WORK REQUEST:
Skip the images and return the records below exactly.

(Content revision data)

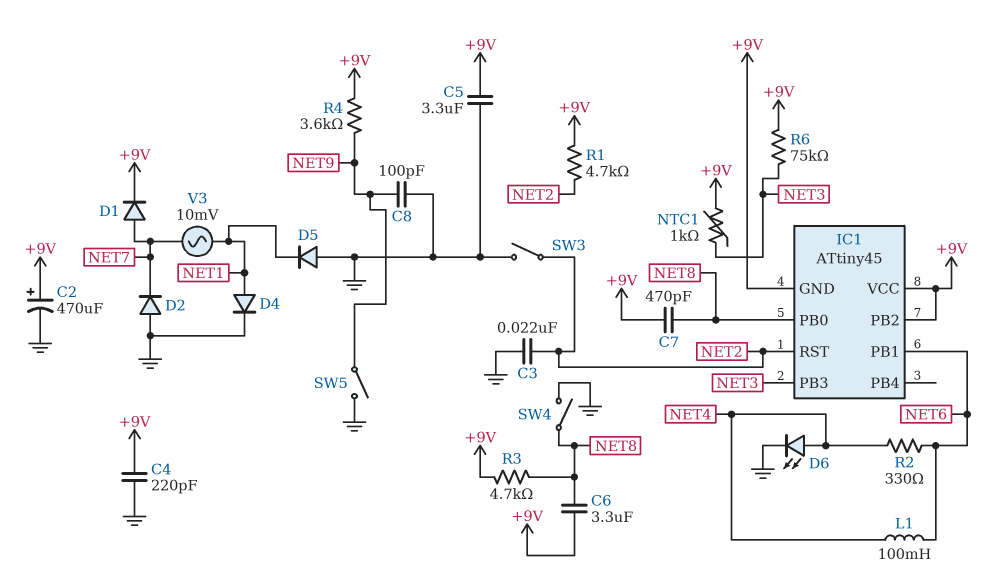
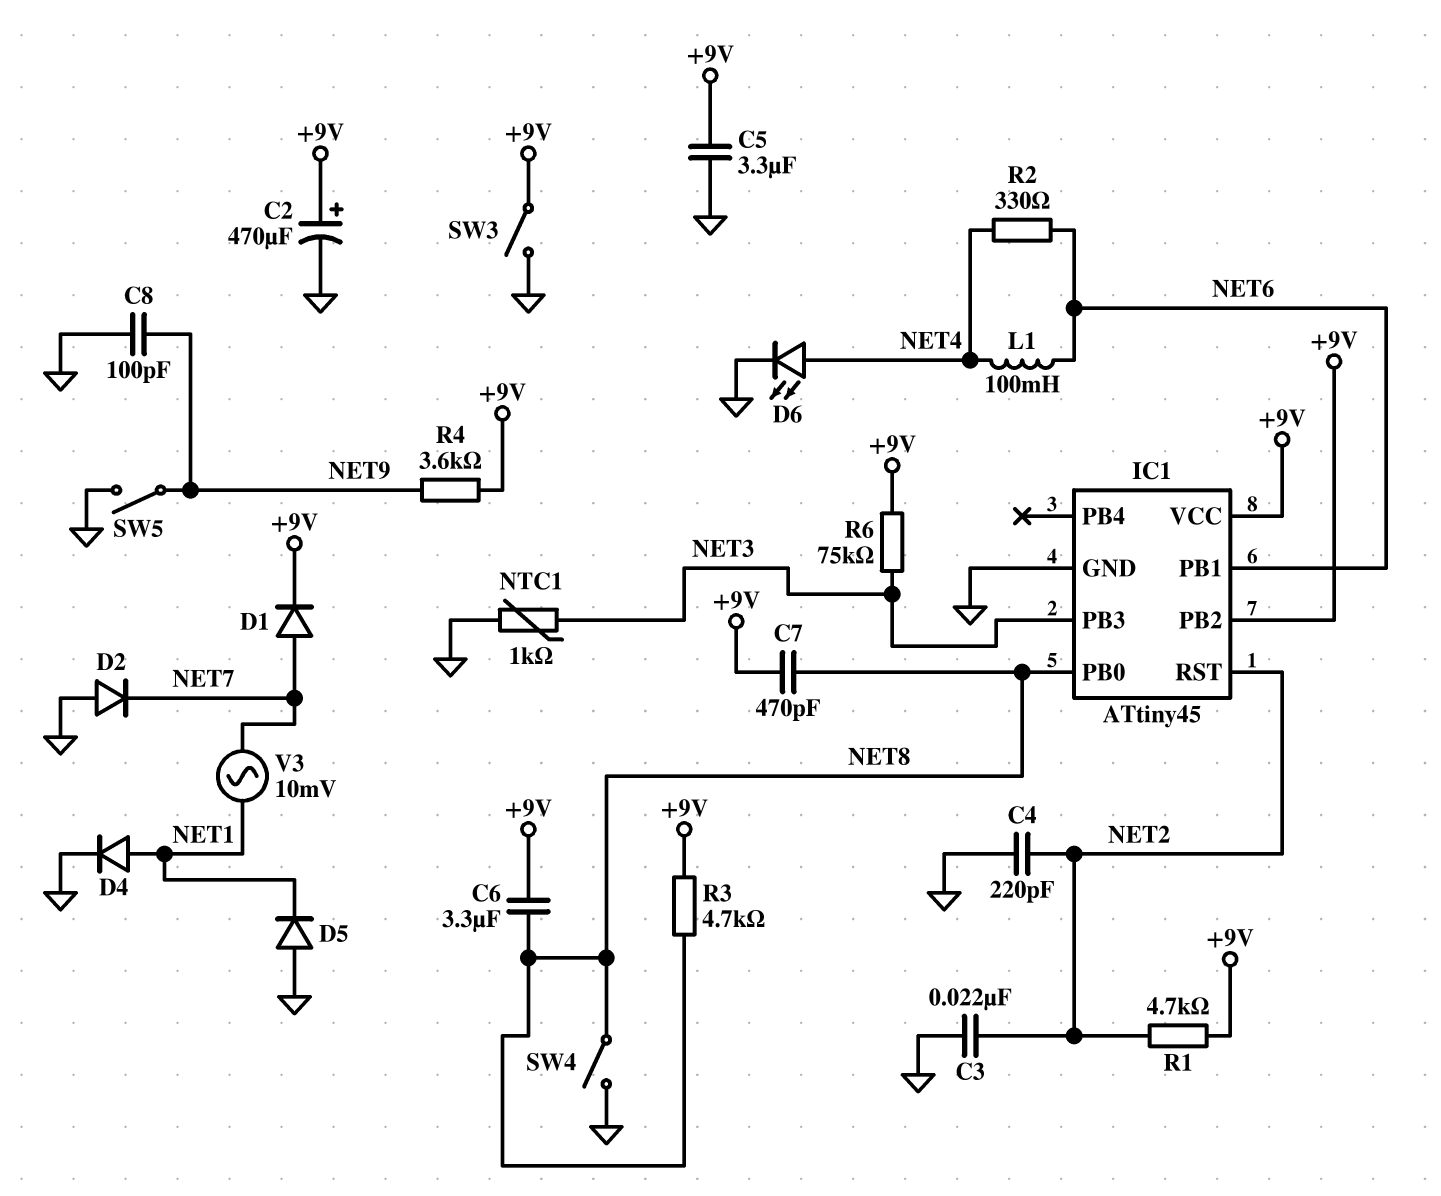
C4: 220pF (+9V, GND) -> 220pF (GND, NET2)
IC1 pin GND: +9V -> GND
NTC1: 1k (+9V, NET3) -> 1k (GND, NET3)
SW3: switch (GND, NET2) -> switch (+9V, GND)

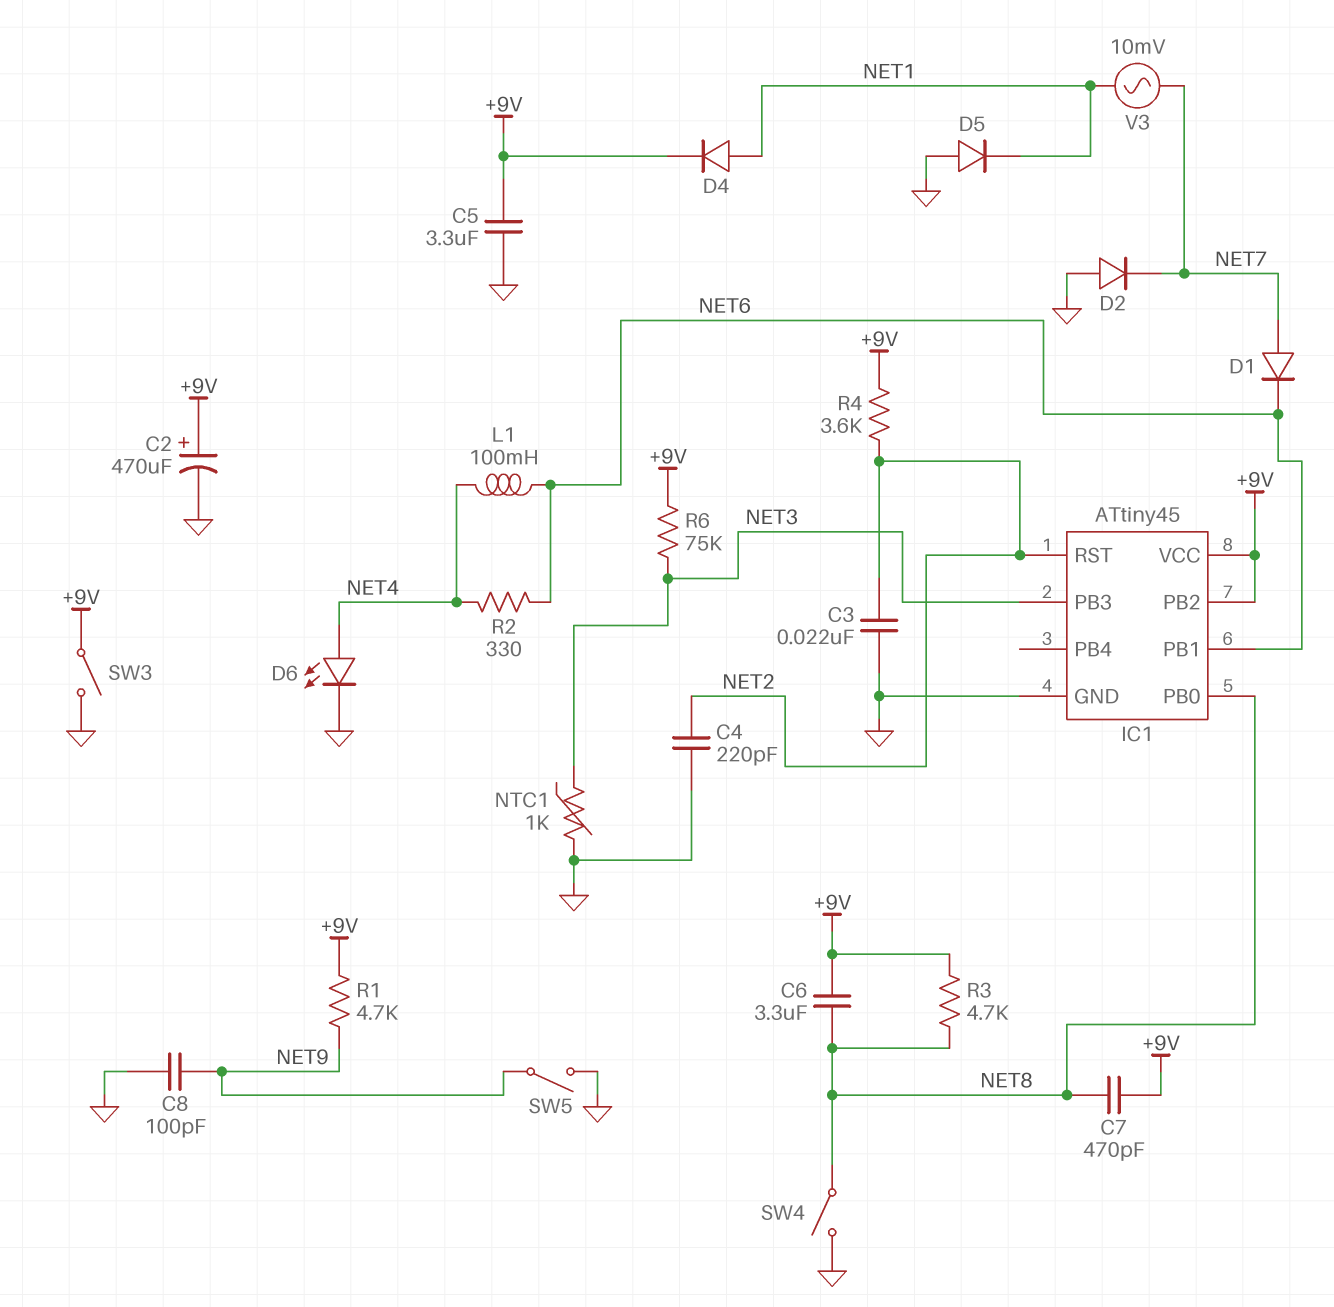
D1: diode (A NET7, K +9V) -> diode (A NET7, K NET6)
D4: diode (A NET1, K GND) -> diode (A NET1, K +9V)
R1: 4.7k (+9V, NET2) -> 4.7k (+9V, NET9)
R4: 3.6k (+9V, NET9) -> 3.6k (+9V, NET2)

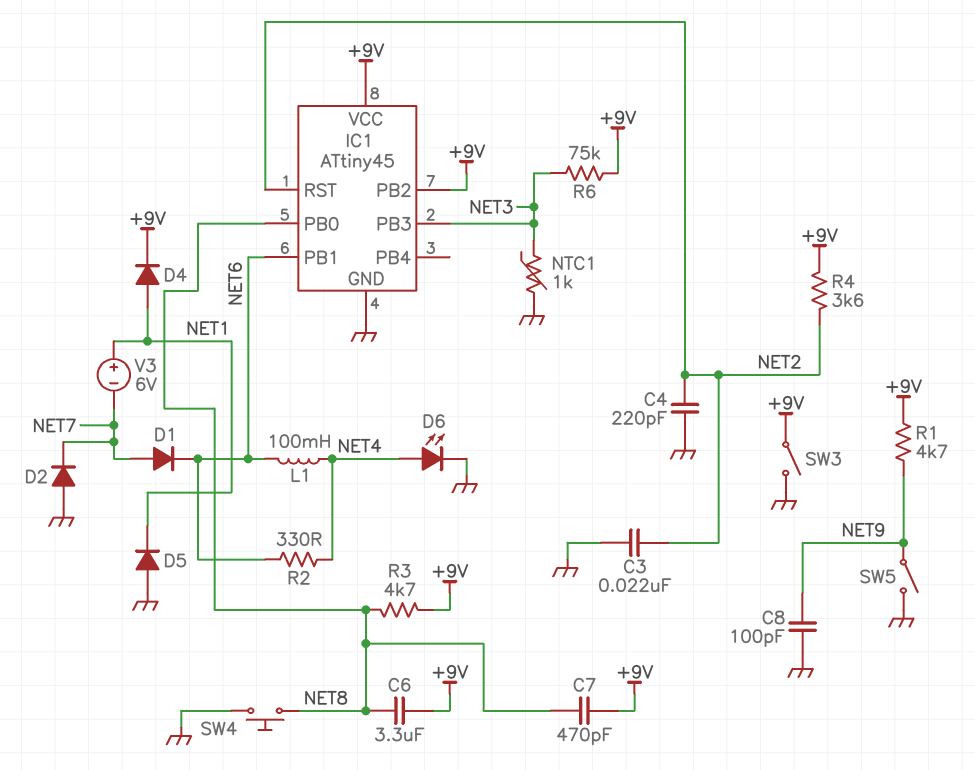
C2: 470uF (plus +9V, minus GND) -> none
C5: 3.3uF (+9V, GND) -> none
SW4: switch (GND, NET8) -> button (GND, NET8)
V3: AC 10mV (NET1, NET7) -> 6V (plus NET1, minus NET7)

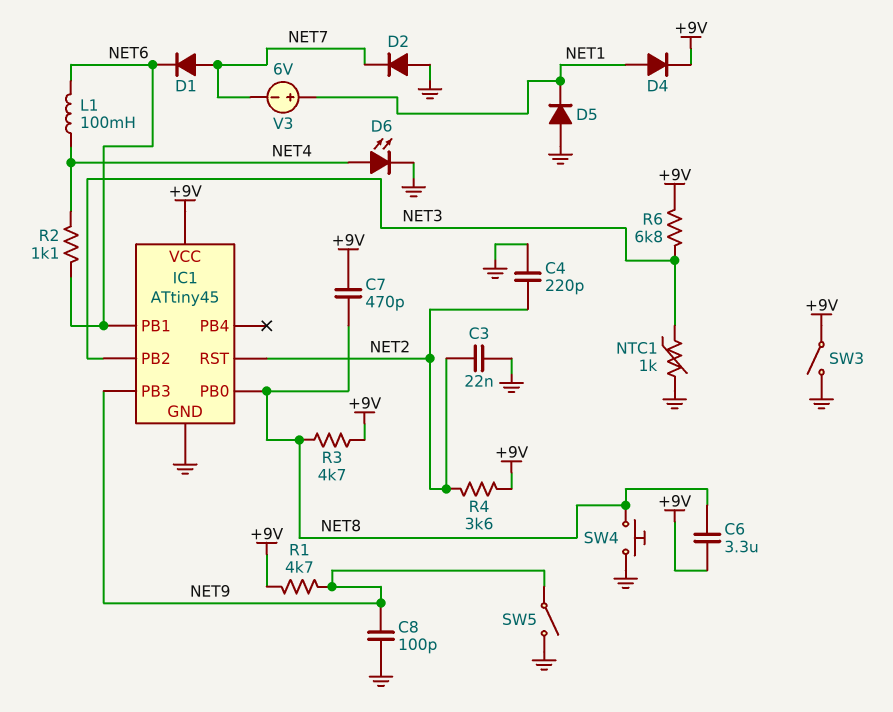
IC1 pin PB2: +9V -> NET3
IC1 pin PB3: NET3 -> NET9
R2: 330 (NET4, NET6) -> 1.1k (NET4, NET6)
R6: 75k (+9V, NET3) -> 6.8k (+9V, NET3)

WORKED SOLUTION:
C4: 220pF (+9V, GND) -> 220pF (GND, NET2)
IC1 pin GND: +9V -> GND
NTC1: 1k (+9V, NET3) -> 1k (GND, NET3)
SW3: switch (GND, NET2) -> switch (+9V, GND)

D1: diode (A NET7, K +9V) -> diode (A NET7, K NET6)
D4: diode (A NET1, K GND) -> diode (A NET1, K +9V)
R1: 4.7k (+9V, NET2) -> 4.7k (+9V, NET9)
R4: 3.6k (+9V, NET9) -> 3.6k (+9V, NET2)

C2: 470uF (plus +9V, minus GND) -> none
C5: 3.3uF (+9V, GND) -> none
SW4: switch (GND, NET8) -> button (GND, NET8)
V3: AC 10mV (NET1, NET7) -> 6V (plus NET1, minus NET7)

IC1 pin PB2: +9V -> NET3
IC1 pin PB3: NET3 -> NET9
R2: 330 (NET4, NET6) -> 1.1k (NET4, NET6)
R6: 75k (+9V, NET3) -> 6.8k (+9V, NET3)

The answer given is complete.